** Opening Information supplied block **

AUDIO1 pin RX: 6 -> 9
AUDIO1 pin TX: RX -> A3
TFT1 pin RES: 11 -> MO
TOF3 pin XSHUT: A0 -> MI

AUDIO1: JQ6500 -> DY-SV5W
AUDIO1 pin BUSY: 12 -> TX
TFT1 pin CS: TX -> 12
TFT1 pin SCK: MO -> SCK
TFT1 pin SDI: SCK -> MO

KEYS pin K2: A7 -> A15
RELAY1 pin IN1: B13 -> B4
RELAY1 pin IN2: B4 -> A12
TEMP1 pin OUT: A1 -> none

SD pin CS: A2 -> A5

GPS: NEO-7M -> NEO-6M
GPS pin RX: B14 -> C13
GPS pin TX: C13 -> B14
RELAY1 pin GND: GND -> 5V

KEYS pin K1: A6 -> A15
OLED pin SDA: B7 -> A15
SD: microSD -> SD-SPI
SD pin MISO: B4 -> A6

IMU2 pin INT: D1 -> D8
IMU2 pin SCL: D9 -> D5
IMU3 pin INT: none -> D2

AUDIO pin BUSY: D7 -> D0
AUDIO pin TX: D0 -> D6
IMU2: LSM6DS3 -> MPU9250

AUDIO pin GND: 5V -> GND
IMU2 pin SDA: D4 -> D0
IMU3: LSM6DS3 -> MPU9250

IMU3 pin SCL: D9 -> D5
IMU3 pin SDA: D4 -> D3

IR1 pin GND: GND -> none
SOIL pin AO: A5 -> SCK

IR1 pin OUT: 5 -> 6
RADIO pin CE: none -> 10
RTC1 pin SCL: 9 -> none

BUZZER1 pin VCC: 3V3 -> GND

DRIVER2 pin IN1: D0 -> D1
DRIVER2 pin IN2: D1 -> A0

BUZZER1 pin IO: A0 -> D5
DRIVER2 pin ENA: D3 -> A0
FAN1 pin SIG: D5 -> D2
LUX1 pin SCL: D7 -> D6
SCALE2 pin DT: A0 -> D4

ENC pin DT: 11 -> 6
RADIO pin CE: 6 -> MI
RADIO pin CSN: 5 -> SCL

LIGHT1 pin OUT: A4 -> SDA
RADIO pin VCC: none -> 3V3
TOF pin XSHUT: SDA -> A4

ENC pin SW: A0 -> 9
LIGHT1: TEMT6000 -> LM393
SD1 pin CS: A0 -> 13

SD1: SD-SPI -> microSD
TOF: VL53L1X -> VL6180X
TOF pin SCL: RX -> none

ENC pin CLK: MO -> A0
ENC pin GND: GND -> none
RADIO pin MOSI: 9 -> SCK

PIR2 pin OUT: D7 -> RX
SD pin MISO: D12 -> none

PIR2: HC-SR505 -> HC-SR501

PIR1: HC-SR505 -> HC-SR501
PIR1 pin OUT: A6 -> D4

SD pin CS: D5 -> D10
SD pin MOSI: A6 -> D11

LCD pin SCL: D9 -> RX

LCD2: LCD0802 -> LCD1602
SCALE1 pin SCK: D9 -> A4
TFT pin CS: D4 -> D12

** Closing Information supplied block **

What you are asked to do:
The lines sought are those in the data above that include the string "MOSI"; copy each one.

Exercise output:
RADIO pin MOSI: 9 -> SCK
SD pin MOSI: A6 -> D11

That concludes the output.